Whatever comes before the line containing "TFT3 pin SDI: GP14 -> GP0" stays out; transcribe that line and all that follow to the end of the records exactly, with no pictures.

##### Input data #####

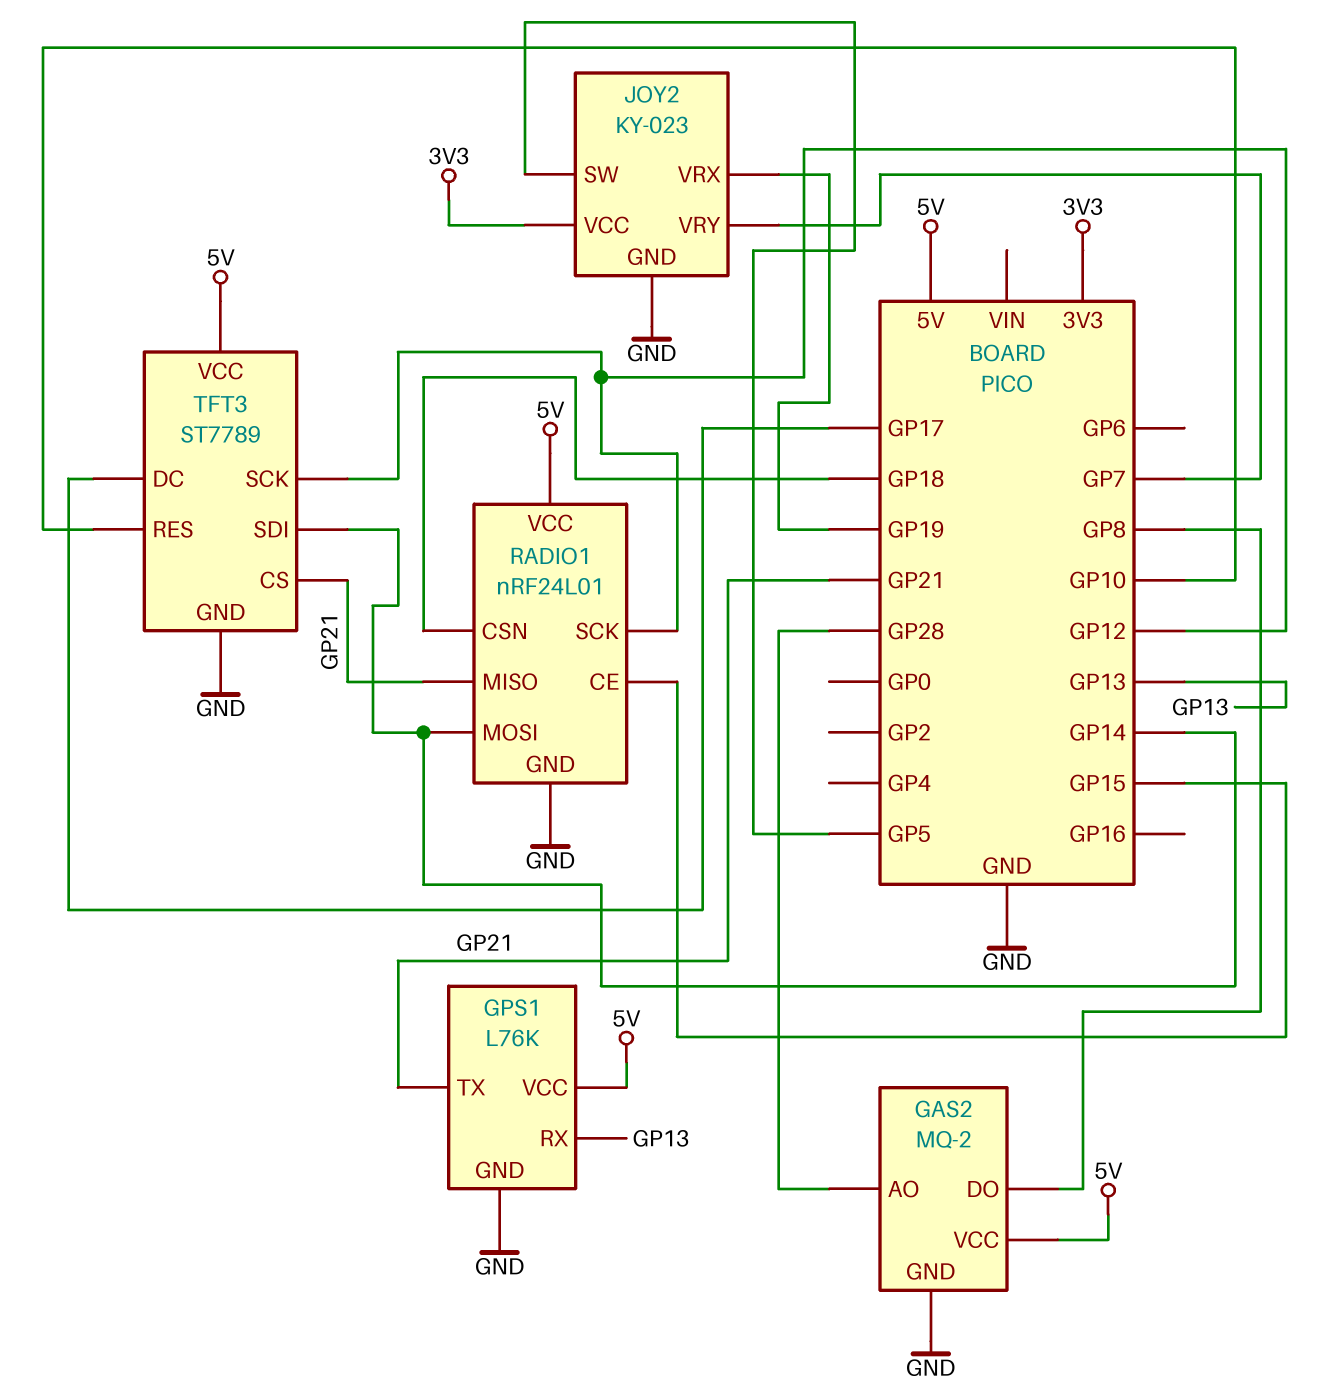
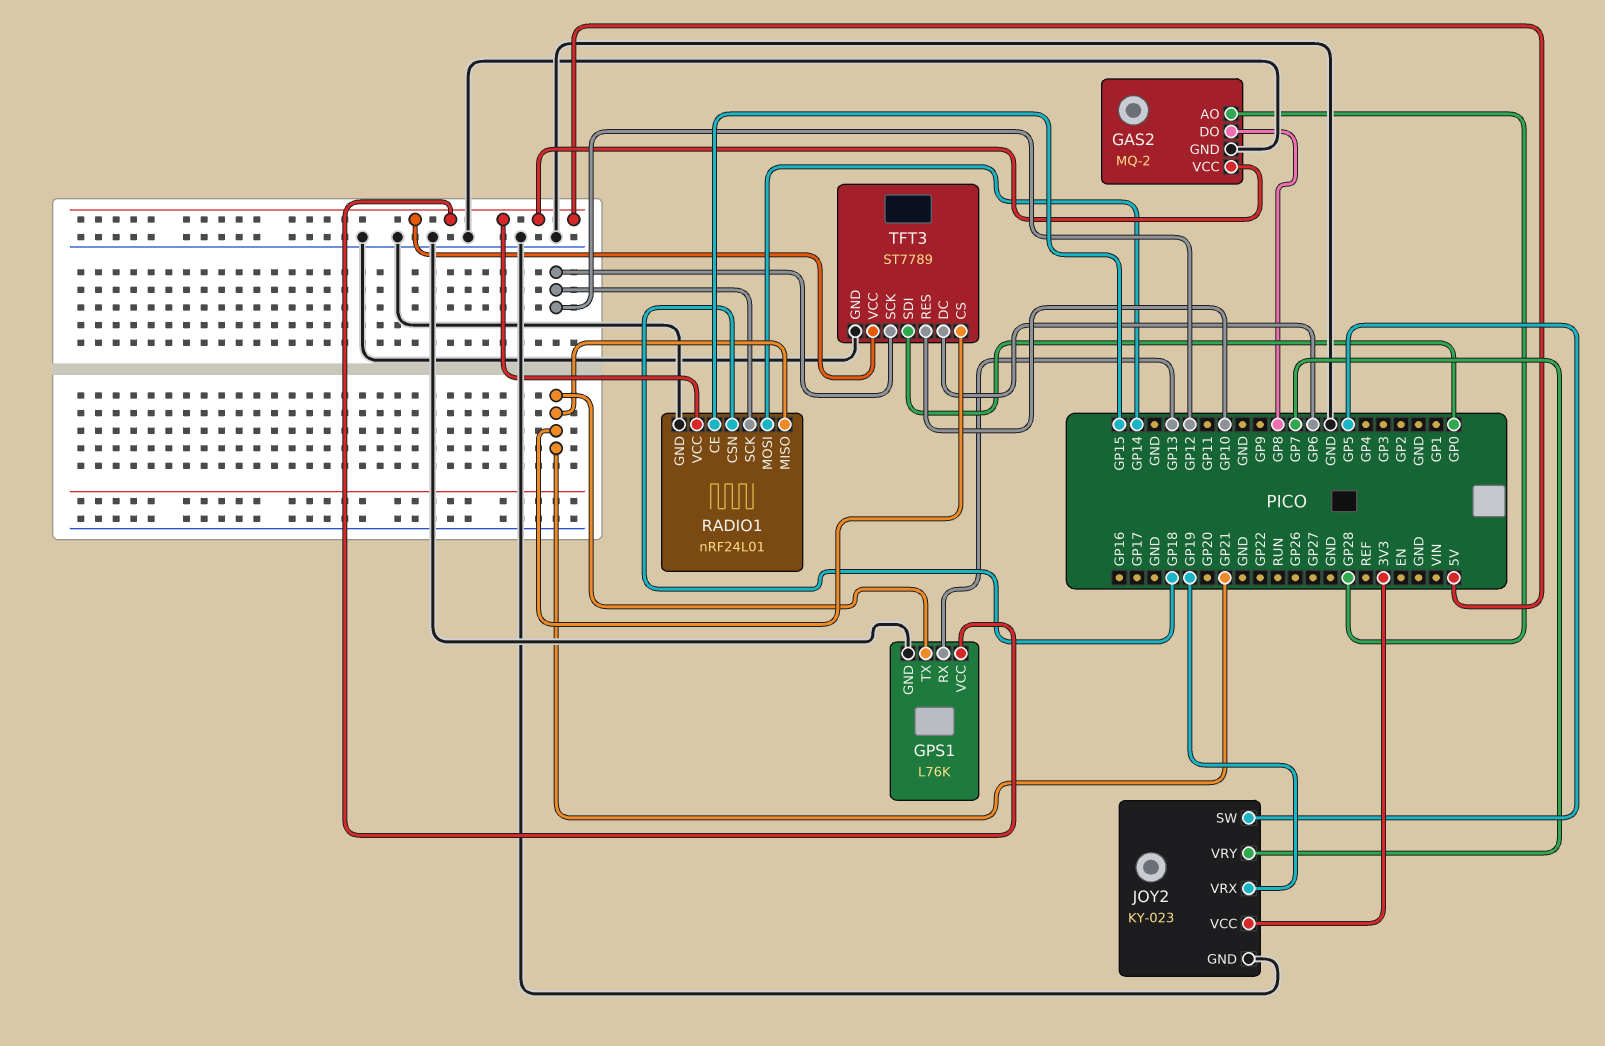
TFT3 pin DC: GP17 -> GP6
TFT3 pin SDI: GP14 -> GP0

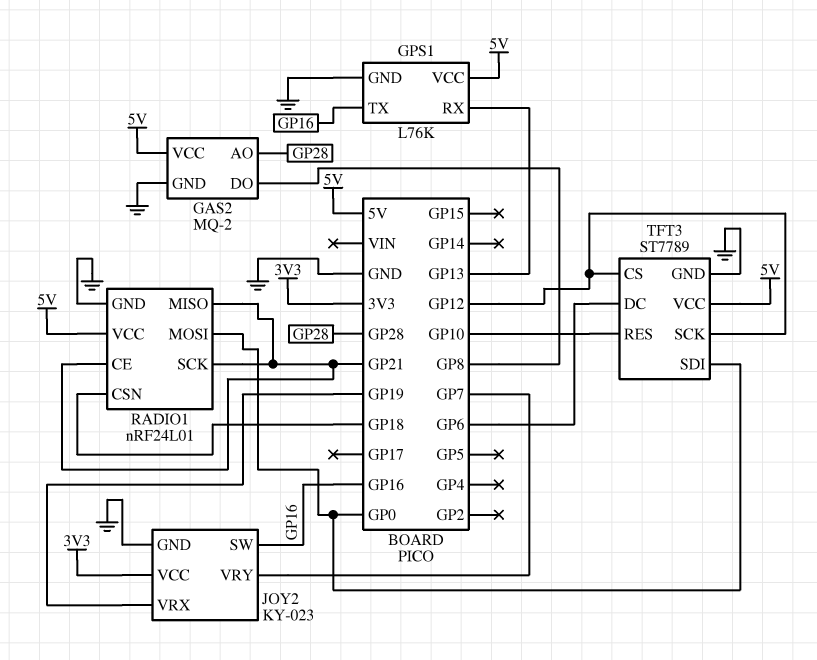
GPS1 pin TX: GP21 -> GP16
JOY2 pin SW: GP5 -> GP16
RADIO1 pin CE: GP15 -> GP21
RADIO1 pin MOSI: GP14 -> GP0
RADIO1 pin SCK: GP12 -> GP21
TFT3 pin CS: GP21 -> GP12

#####

#### Solution to this exercise:
TFT3 pin SDI: GP14 -> GP0

GPS1 pin TX: GP21 -> GP16
JOY2 pin SW: GP5 -> GP16
RADIO1 pin CE: GP15 -> GP21
RADIO1 pin MOSI: GP14 -> GP0
RADIO1 pin SCK: GP12 -> GP21
TFT3 pin CS: GP21 -> GP12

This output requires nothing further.